__Task statement__
Your reply should consist solely of the lines from the start of the material below through the line containing "75 degrees clockwise", reproduced exactly.

__Data for analysis__

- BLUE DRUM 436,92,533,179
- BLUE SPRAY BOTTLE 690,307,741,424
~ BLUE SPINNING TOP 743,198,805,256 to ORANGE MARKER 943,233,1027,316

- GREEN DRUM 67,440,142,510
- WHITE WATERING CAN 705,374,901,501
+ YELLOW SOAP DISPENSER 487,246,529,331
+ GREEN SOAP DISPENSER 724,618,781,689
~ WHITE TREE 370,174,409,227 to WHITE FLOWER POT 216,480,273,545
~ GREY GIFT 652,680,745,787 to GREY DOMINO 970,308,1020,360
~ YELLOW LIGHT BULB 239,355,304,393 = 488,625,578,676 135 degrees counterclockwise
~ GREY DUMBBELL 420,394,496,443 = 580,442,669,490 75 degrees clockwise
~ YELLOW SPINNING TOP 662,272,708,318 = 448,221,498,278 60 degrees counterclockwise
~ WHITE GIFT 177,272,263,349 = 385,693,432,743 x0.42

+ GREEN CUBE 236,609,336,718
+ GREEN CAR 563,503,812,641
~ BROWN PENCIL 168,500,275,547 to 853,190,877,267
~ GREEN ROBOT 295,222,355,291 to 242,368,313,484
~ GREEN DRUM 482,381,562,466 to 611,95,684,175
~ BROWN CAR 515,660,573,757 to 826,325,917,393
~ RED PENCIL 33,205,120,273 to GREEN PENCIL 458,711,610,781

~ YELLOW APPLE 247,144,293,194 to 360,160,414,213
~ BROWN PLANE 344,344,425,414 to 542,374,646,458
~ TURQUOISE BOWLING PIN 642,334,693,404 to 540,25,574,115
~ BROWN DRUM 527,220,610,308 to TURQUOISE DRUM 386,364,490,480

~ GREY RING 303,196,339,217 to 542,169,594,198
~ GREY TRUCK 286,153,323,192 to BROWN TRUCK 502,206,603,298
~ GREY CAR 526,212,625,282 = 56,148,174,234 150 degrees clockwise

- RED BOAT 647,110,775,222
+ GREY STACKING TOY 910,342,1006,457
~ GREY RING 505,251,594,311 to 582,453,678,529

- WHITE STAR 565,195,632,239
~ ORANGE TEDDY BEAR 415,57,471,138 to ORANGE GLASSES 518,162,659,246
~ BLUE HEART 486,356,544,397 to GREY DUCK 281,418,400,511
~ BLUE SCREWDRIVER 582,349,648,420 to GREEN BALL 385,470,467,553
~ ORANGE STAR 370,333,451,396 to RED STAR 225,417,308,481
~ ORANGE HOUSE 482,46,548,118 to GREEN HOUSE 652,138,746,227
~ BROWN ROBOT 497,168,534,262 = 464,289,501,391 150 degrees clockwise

__Answer box__
- BLUE DRUM 436,92,533,179
- BLUE SPRAY BOTTLE 690,307,741,424
~ BLUE SPINNING TOP 743,198,805,256 to ORANGE MARKER 943,233,1027,316

- GREEN DRUM 67,440,142,510
- WHITE WATERING CAN 705,374,901,501
+ YELLOW SOAP DISPENSER 487,246,529,331
+ GREEN SOAP DISPENSER 724,618,781,689
~ WHITE TREE 370,174,409,227 to WHITE FLOWER POT 216,480,273,545
~ GREY GIFT 652,680,745,787 to GREY DOMINO 970,308,1020,360
~ YELLOW LIGHT BULB 239,355,304,393 = 488,625,578,676 135 degrees counterclockwise
~ GREY DUMBBELL 420,394,496,443 = 580,442,669,490 75 degrees clockwise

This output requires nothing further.